** Material for this task follows **
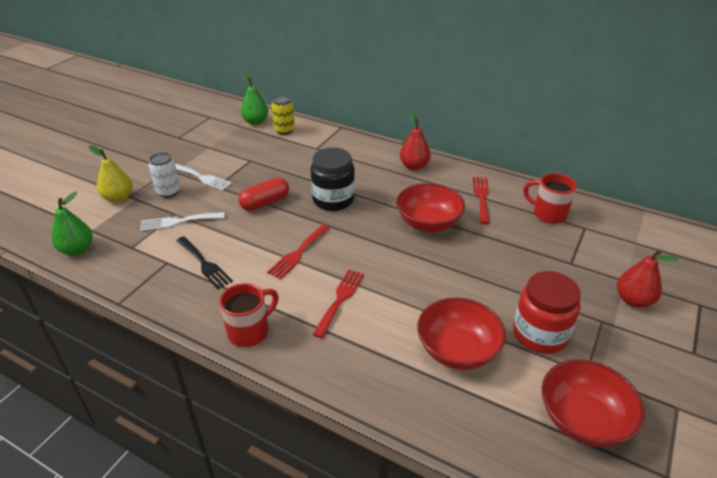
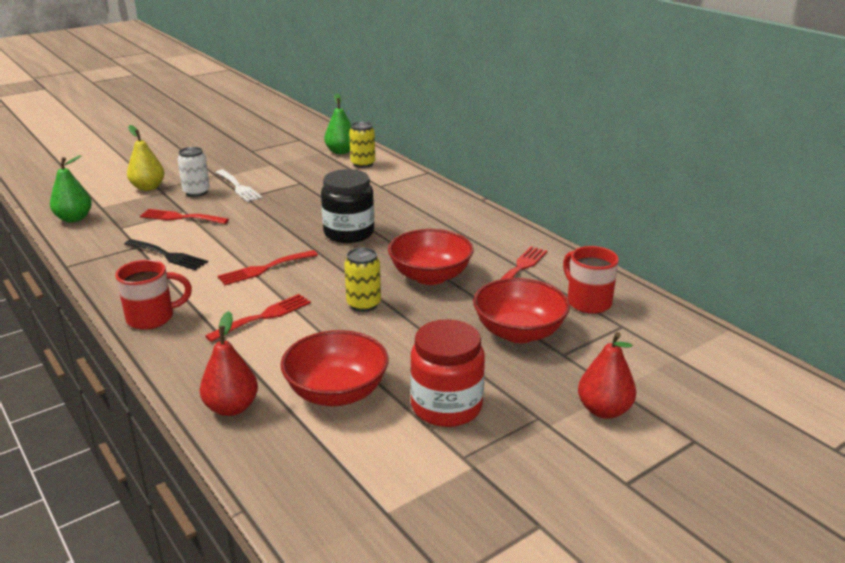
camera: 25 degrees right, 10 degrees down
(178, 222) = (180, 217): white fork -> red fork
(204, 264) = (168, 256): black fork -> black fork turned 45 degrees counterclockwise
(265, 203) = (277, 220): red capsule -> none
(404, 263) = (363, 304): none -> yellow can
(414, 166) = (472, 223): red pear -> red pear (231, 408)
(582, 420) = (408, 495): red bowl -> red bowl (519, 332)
** End of Material for this task **
** Material for this task follows **
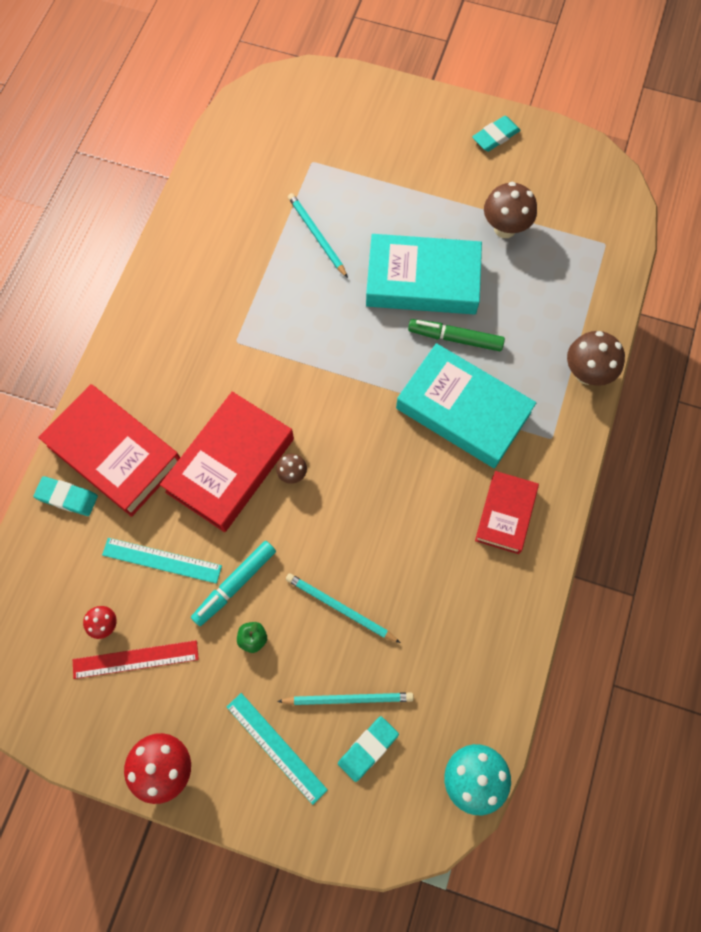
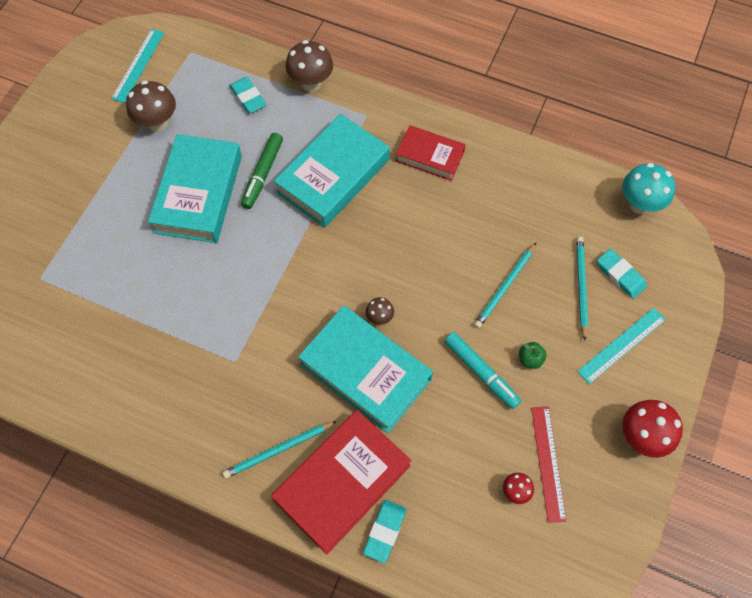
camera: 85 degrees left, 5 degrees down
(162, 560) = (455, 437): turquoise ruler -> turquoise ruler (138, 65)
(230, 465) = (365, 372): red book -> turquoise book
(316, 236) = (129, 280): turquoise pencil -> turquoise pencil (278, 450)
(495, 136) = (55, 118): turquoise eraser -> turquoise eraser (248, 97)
** End of Material for this task **
Aim of the task:
Write out exactly the lines above from the line with "(316, 236) = (129, 280): turquoise" through the line with "(495, 136) = (55, 118): turquoise", both of them included, and leave out all other lines.

Answer to this exercise:
(316, 236) = (129, 280): turquoise pencil -> turquoise pencil (278, 450)
(495, 136) = (55, 118): turquoise eraser -> turquoise eraser (248, 97)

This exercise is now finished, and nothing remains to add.